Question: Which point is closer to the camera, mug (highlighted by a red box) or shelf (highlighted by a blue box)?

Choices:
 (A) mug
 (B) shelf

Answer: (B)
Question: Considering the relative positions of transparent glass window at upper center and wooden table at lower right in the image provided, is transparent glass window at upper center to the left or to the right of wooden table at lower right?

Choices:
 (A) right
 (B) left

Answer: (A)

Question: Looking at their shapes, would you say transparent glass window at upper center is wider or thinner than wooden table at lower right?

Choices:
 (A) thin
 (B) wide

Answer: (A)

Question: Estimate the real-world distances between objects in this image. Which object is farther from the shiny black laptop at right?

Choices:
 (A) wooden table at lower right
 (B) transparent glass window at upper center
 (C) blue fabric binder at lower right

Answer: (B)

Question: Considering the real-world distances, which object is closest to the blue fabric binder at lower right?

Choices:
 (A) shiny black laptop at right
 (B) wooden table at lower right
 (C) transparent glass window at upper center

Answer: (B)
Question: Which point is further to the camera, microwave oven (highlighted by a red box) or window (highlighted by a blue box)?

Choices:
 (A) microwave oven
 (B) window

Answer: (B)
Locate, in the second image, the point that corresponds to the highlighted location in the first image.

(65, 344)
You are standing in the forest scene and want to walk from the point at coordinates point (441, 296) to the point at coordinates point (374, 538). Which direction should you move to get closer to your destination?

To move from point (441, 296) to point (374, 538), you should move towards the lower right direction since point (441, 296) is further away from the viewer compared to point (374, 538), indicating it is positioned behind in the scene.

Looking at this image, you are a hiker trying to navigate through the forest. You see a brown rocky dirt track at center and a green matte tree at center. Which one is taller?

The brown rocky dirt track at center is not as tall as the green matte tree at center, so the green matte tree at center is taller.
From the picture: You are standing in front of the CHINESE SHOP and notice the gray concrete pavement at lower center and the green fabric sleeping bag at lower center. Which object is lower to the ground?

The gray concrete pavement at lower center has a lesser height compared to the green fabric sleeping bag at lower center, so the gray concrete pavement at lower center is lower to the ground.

Exercise >> Rewrite all the records above, swapping every "transparent glass window" for "clear glass window" and leaving everything else untouched.

The output >>
Question: Which point is closer to the camera, mug (highlighted by a red box) or shelf (highlighted by a blue box)?

Choices:
 (A) mug
 (B) shelf

Answer: (B)
Question: Considering the relative positions of clear glass window at upper center and wooden table at lower right in the image provided, is clear glass window at upper center to the left or to the right of wooden table at lower right?

Choices:
 (A) right
 (B) left

Answer: (A)

Question: Looking at their shapes, would you say clear glass window at upper center is wider or thinner than wooden table at lower right?

Choices:
 (A) thin
 (B) wide

Answer: (A)

Question: Estimate the real-world distances between objects in this image. Which object is farther from the shiny black laptop at right?

Choices:
 (A) wooden table at lower right
 (B) clear glass window at upper center
 (C) blue fabric binder at lower right

Answer: (B)

Question: Considering the real-world distances, which object is closest to the blue fabric binder at lower right?

Choices:
 (A) shiny black laptop at right
 (B) wooden table at lower right
 (C) clear glass window at upper center

Answer: (B)
Question: Which point is further to the camera, microwave oven (highlighted by a red box) or window (highlighted by a blue box)?

Choices:
 (A) microwave oven
 (B) window

Answer: (B)
Locate, in the second image, the point that corresponds to the highlighted location in the first image.

(65, 344)
You are standing in the forest scene and want to walk from the point at coordinates point (441, 296) to the point at coordinates point (374, 538). Which direction should you move to get closer to your destination?

To move from point (441, 296) to point (374, 538), you should move towards the lower right direction since point (441, 296) is further away from the viewer compared to point (374, 538), indicating it is positioned behind in the scene.

Looking at this image, you are a hiker trying to navigate through the forest. You see a brown rocky dirt track at center and a green matte tree at center. Which one is taller?

The brown rocky dirt track at center is not as tall as the green matte tree at center, so the green matte tree at center is taller.
From the picture: You are standing in front of the CHINESE SHOP and notice the gray concrete pavement at lower center and the green fabric sleeping bag at lower center. Which object is lower to the ground?

The gray concrete pavement at lower center has a lesser height compared to the green fabric sleeping bag at lower center, so the gray concrete pavement at lower center is lower to the ground.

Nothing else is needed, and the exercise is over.